Recorded information: Begin

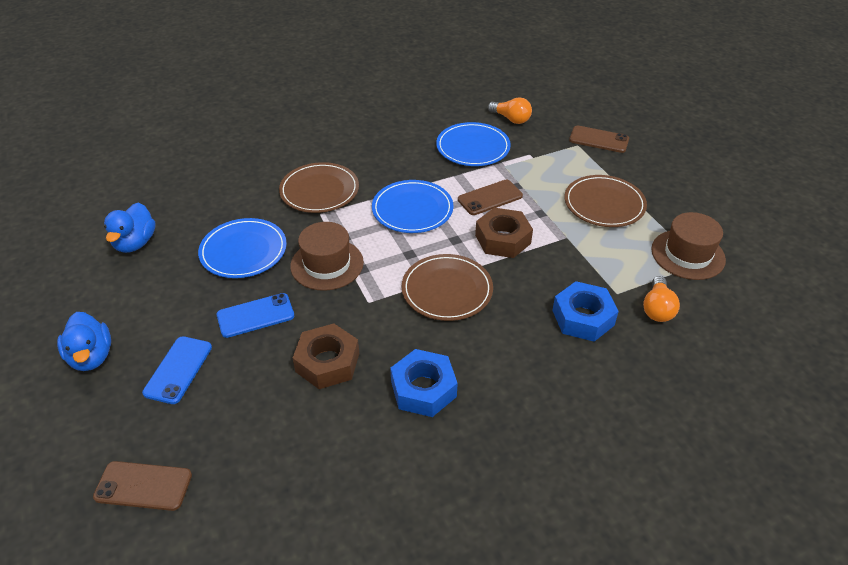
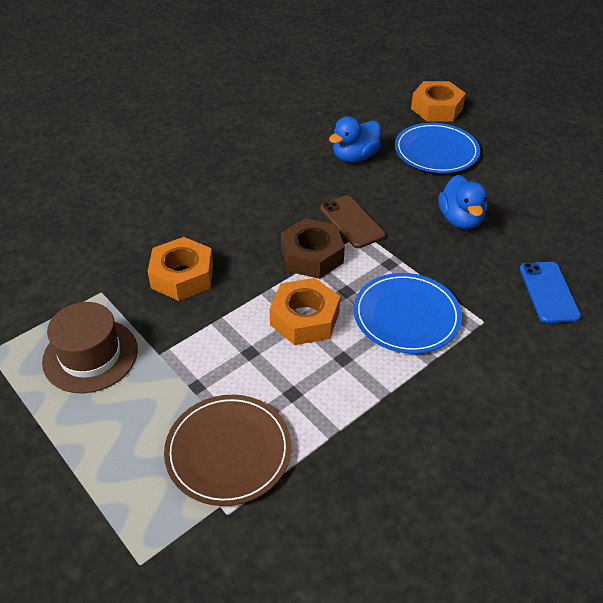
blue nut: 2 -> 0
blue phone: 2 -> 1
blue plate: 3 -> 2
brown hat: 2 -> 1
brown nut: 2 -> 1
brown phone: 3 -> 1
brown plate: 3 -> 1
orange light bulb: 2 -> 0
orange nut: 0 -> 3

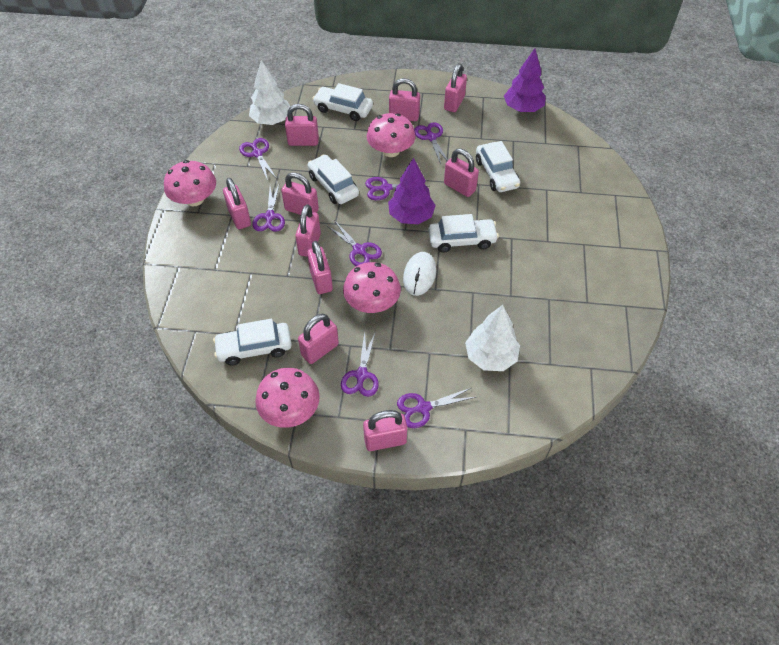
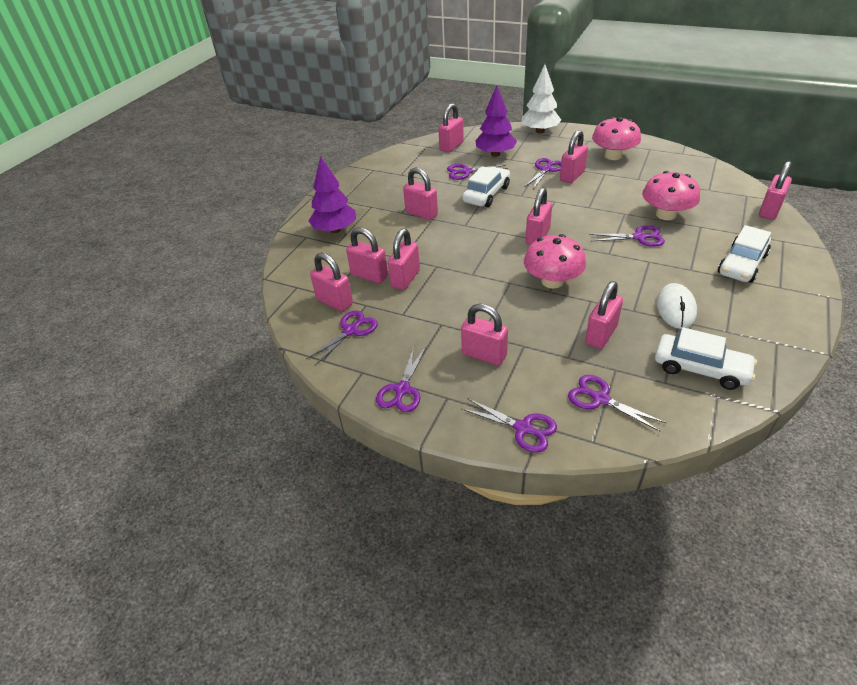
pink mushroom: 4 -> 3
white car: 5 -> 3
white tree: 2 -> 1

Recorded information: End

#### [Task directions]
Verbatim output of the entries is required, with each image left out.

#### [Answer to this problem]
blue nut: 2 -> 0
blue phone: 2 -> 1
blue plate: 3 -> 2
brown hat: 2 -> 1
brown nut: 2 -> 1
brown phone: 3 -> 1
brown plate: 3 -> 1
orange light bulb: 2 -> 0
orange nut: 0 -> 3

pink mushroom: 4 -> 3
white car: 5 -> 3
white tree: 2 -> 1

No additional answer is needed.